• _Stored entries_:
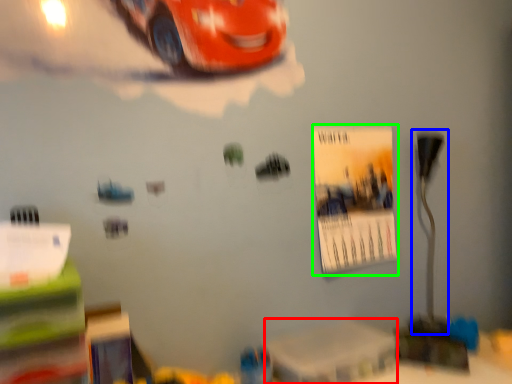
Question: Estimate the real-world distances between objects in this image. Which object is closer to table (highlighted by a red box), table lamp (highlighted by a blue box) or poster page (highlighted by a green box)?

Choices:
 (A) table lamp
 (B) poster page

Answer: (B)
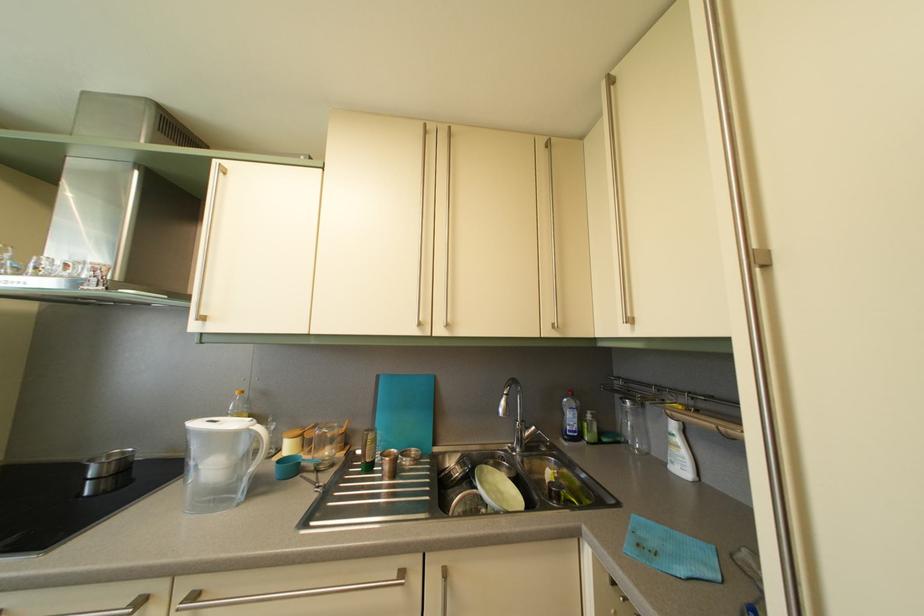
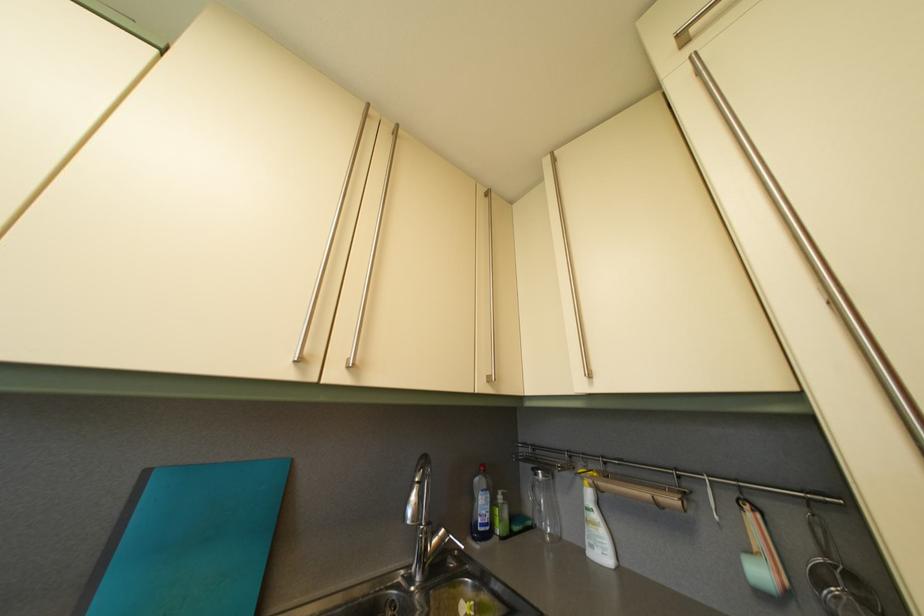
In the second image, find the point that corresponds to [556,325] in the first image.

(492, 376)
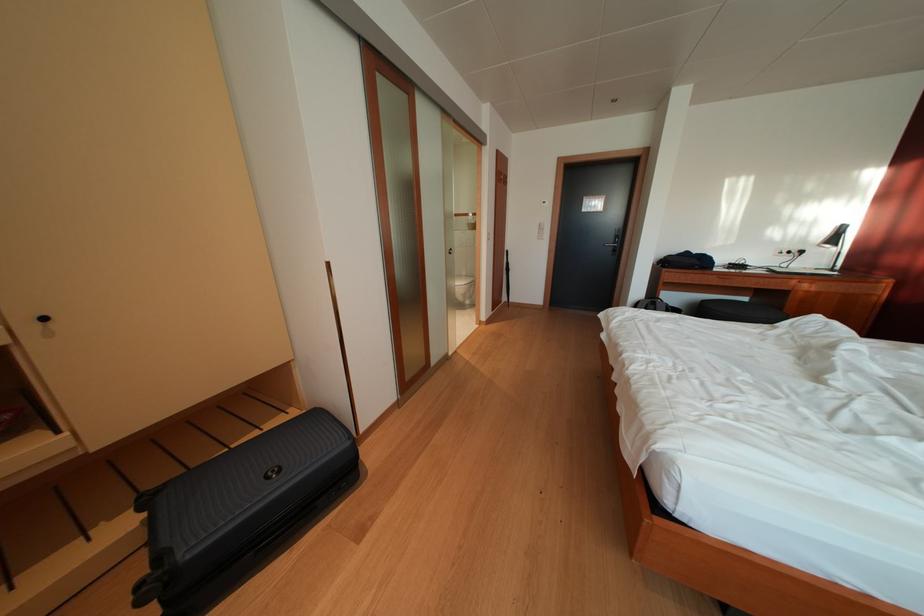
Describe the element at coordinates (43, 318) in the screenshot. I see `the black cabinet knob` at that location.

• _Assignment_: Swap every "highlighted" in the records for "outlined" and reproduce all other text unchanged. Omit the pictures from the output.

• _Exercise response_:
Question: Estimate the real-world distances between objects in this image. Which object is closer to table (outlined by a red box), table lamp (outlined by a blue box) or poster page (outlined by a green box)?

Choices:
 (A) table lamp
 (B) poster page

Answer: (B)
In the second image, find the point that corresponds to [556,325] in the first image.

(492, 376)
Describe the element at coordinates (43, 318) in the screenshot. I see `the black cabinet knob` at that location.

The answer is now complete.